(Structured diff data)

----

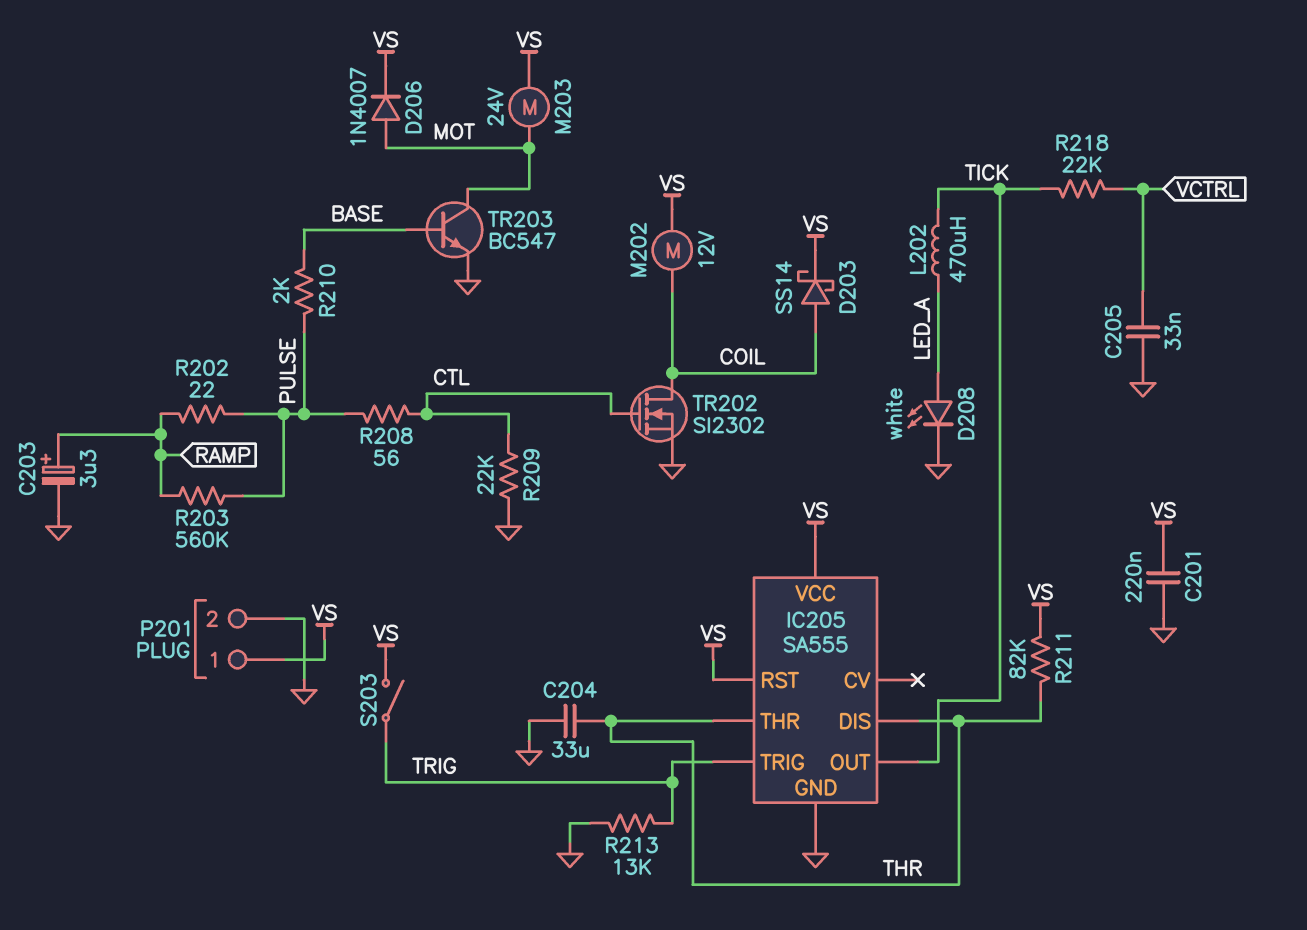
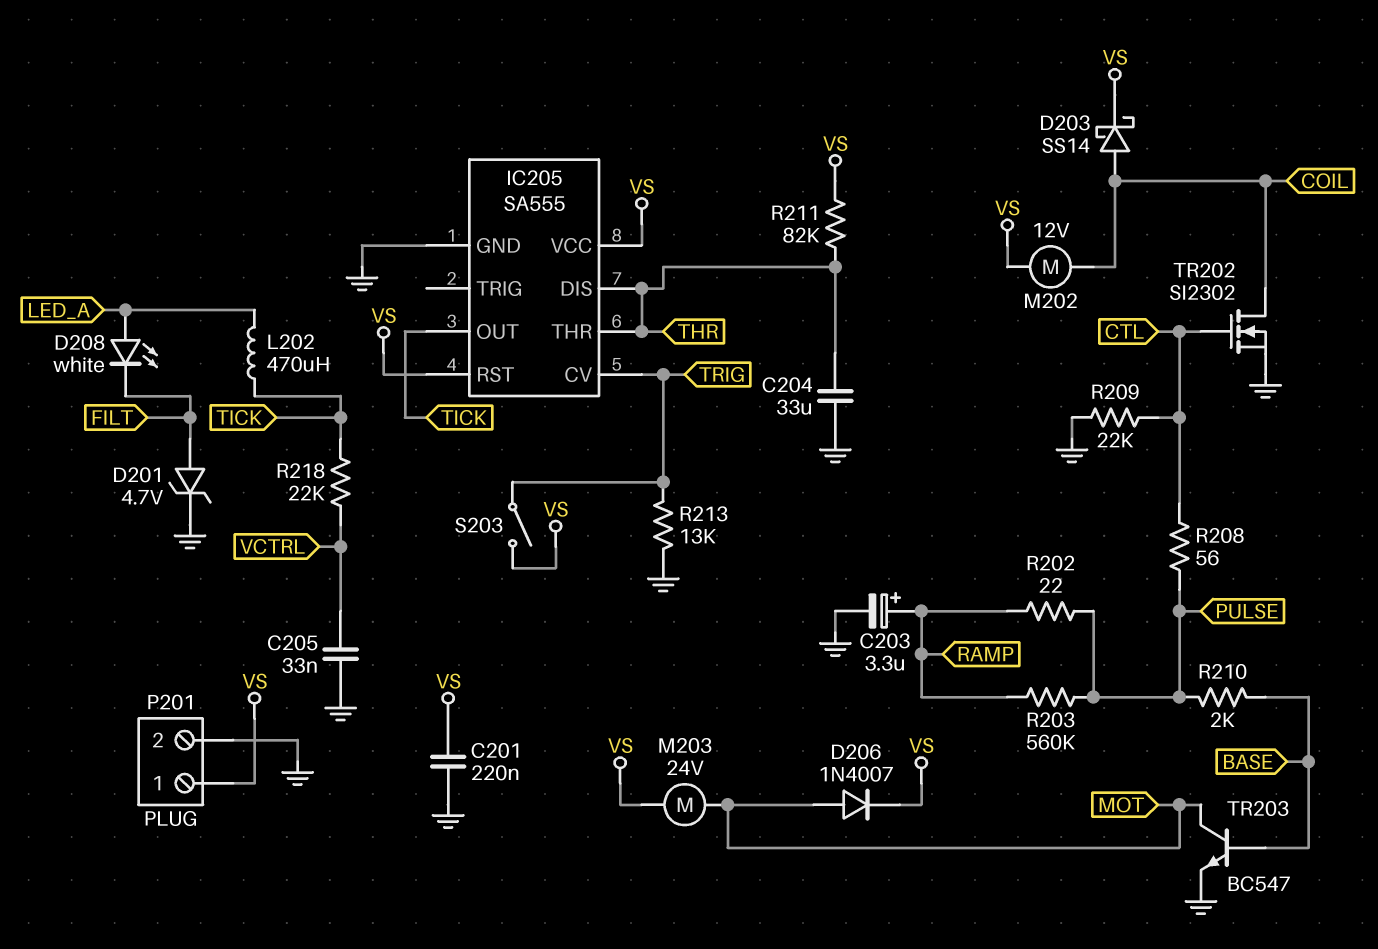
D201: none -> zener 4.7V (A FILT, K GND)
D208: LED white (A LED_A, K GND) -> LED white (A LED_A, K FILT)
IC205 pin CV: none -> TRIG
IC205 pin TRIG: TRIG -> none

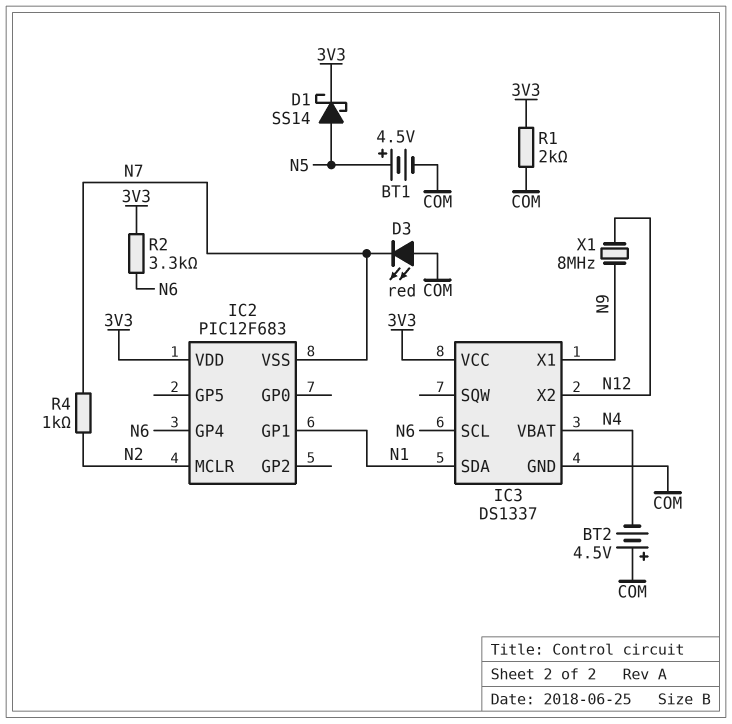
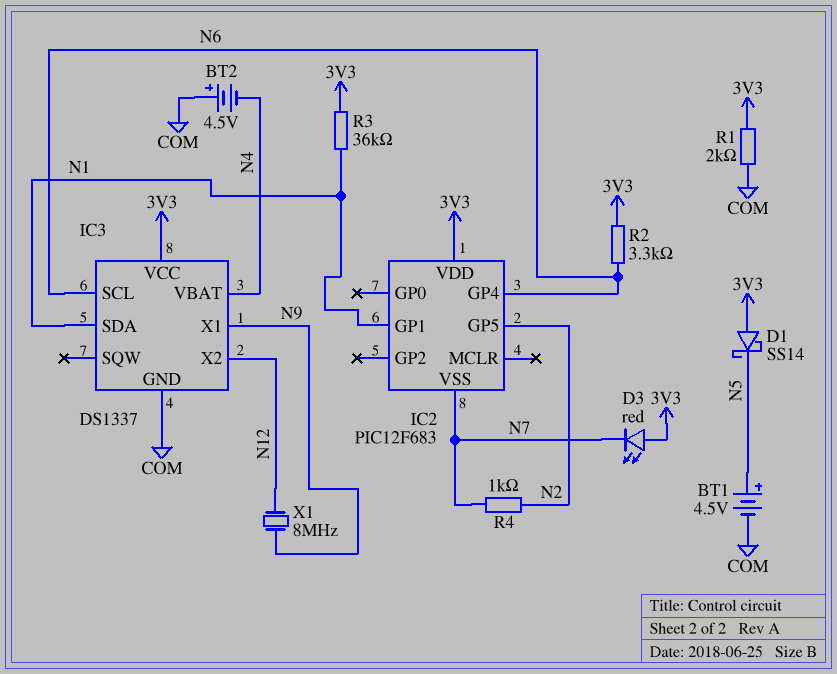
D1: schottky SS14 (A N5, K 3V3) -> schottky SS14 (A 3V3, K N5)
D3: LED red (A COM, K N7) -> LED red (A 3V3, K N7)
IC2 pin GP5: none -> N2
IC2 pin MCLR: N2 -> none
R3: none -> 36k (3V3, N1)

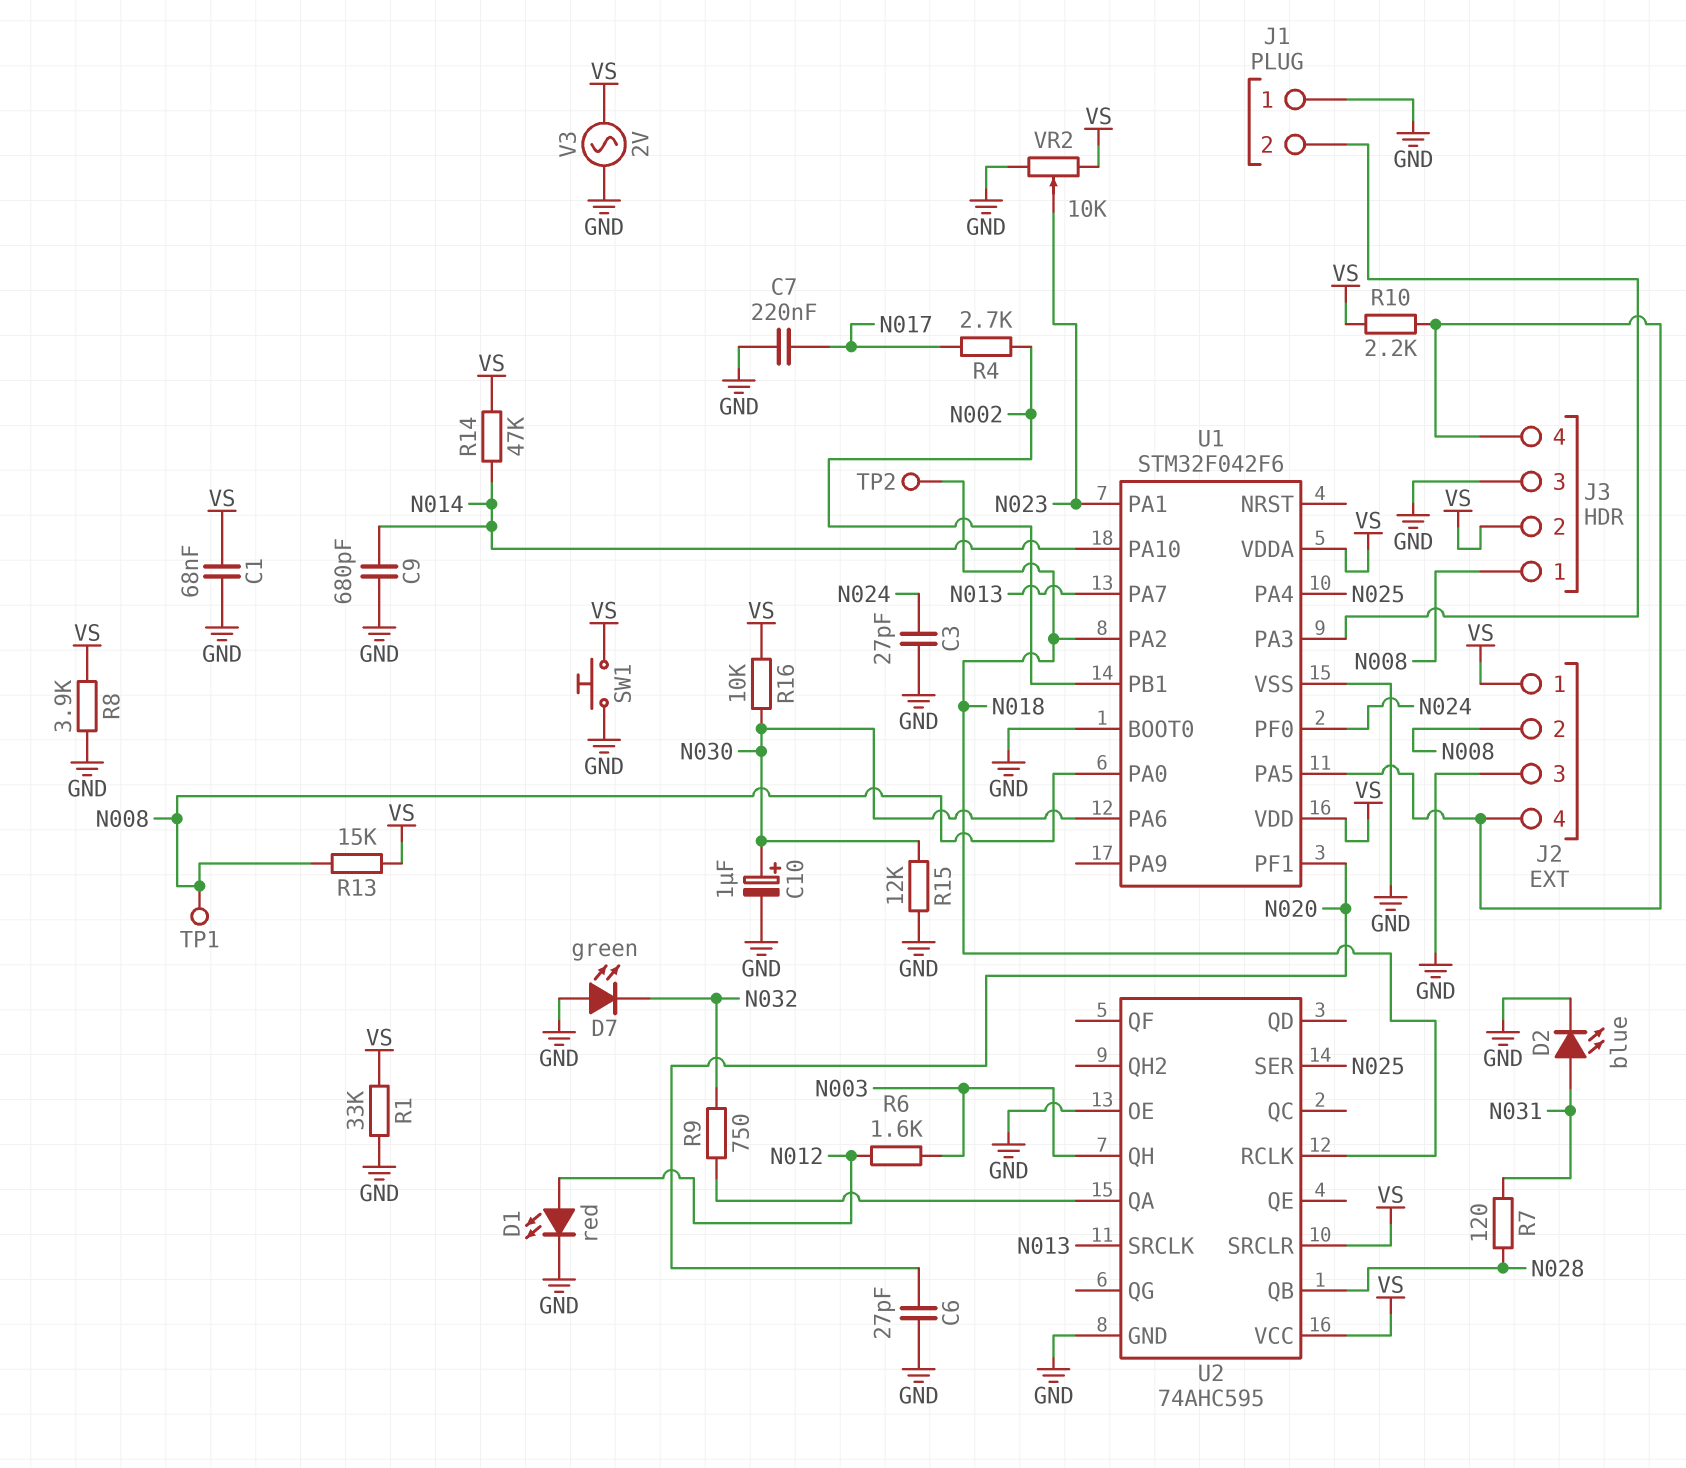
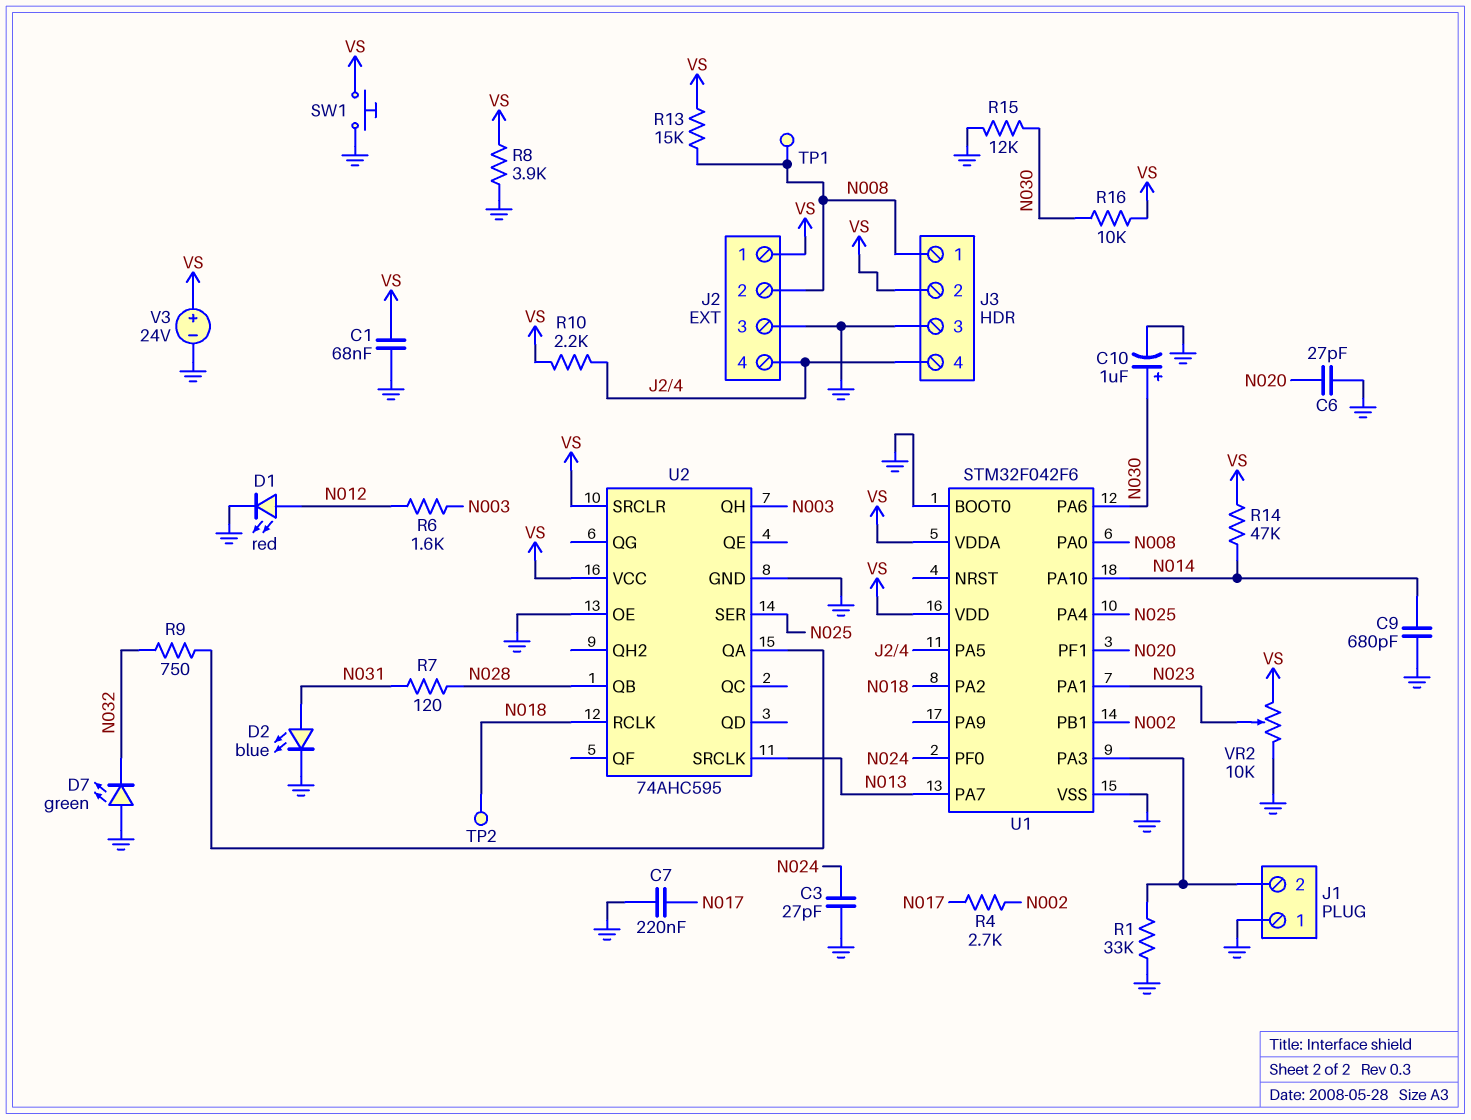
R1: 33k (GND, VS) -> 33k (GND, J1/2)
V3: AC 2V (GND, VS) -> 24V (plus VS, minus GND)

----

> **Task brief**:
Repeat only the stretch of lines starting at the one containing "R1: 33k (GND, VS) -> 33k (GND, J1/2)" and running to the final line of the entries above.

> **Written solution**:
R1: 33k (GND, VS) -> 33k (GND, J1/2)
V3: AC 2V (GND, VS) -> 24V (plus VS, minus GND)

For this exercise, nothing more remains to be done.